=== Instructions to follow ===
Produce as output only the lines below starting at the line with "pencil (yellow) [90,271,219,286]" and continuing through the line with "bottle (white) [463,115,487,177]", each one exactly as written.

-- Material for this task follows --

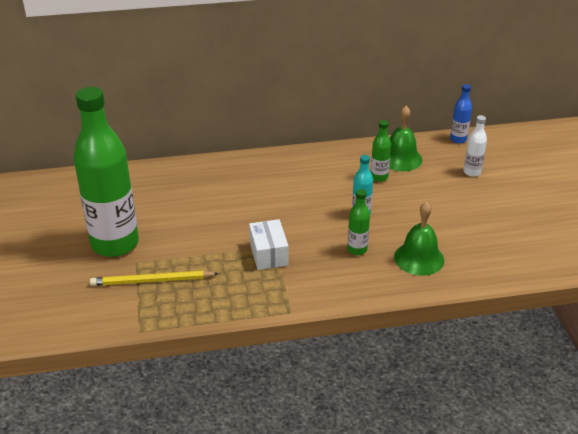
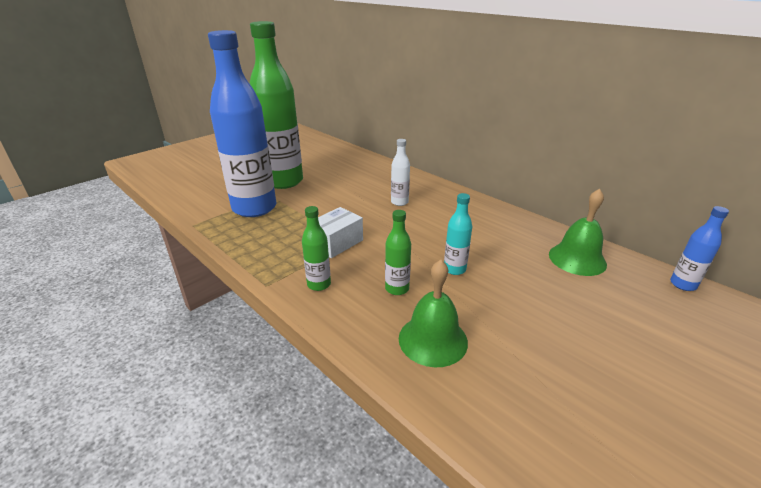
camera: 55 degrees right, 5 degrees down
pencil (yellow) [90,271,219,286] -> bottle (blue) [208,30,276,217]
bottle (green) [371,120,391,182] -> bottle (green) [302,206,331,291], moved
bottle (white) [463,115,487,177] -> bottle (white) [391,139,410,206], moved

-- Material for this task concluded --
-- Material for this task follows --

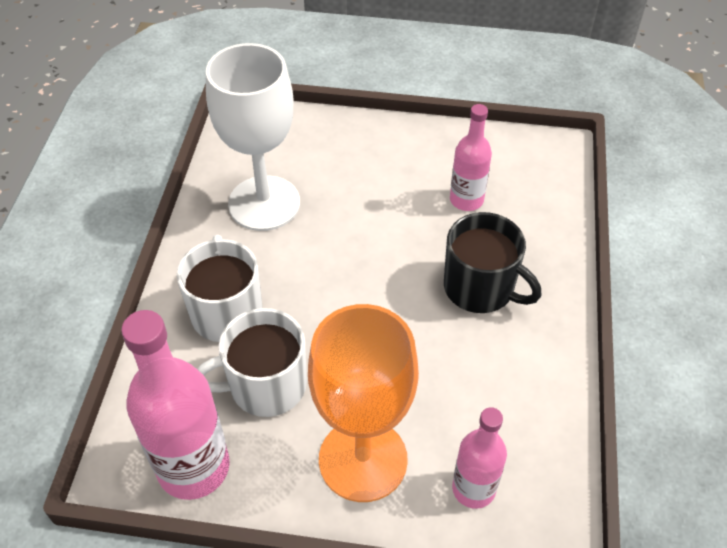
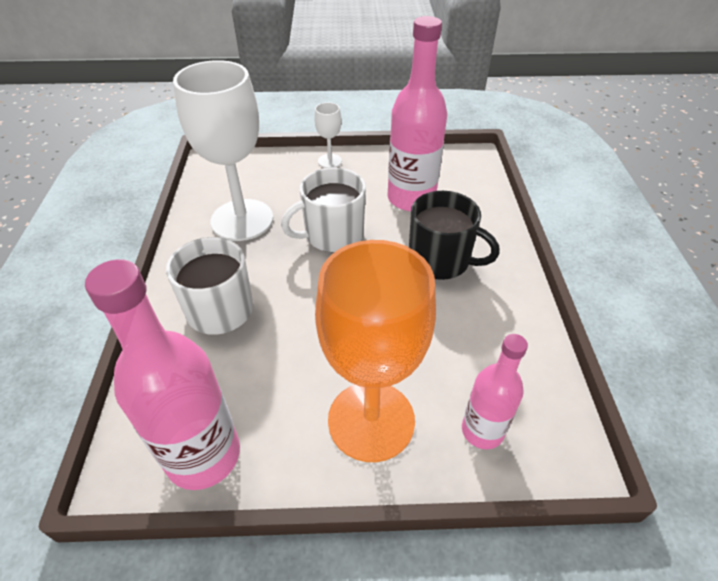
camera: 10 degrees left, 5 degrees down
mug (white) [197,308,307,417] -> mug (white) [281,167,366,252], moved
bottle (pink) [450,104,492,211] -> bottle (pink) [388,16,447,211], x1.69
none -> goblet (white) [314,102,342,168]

-- Material for this task concluded --

=== Answer to this exercise ===
pencil (yellow) [90,271,219,286] -> bottle (blue) [208,30,276,217]
bottle (green) [371,120,391,182] -> bottle (green) [302,206,331,291], moved
bottle (white) [463,115,487,177] -> bottle (white) [391,139,410,206], moved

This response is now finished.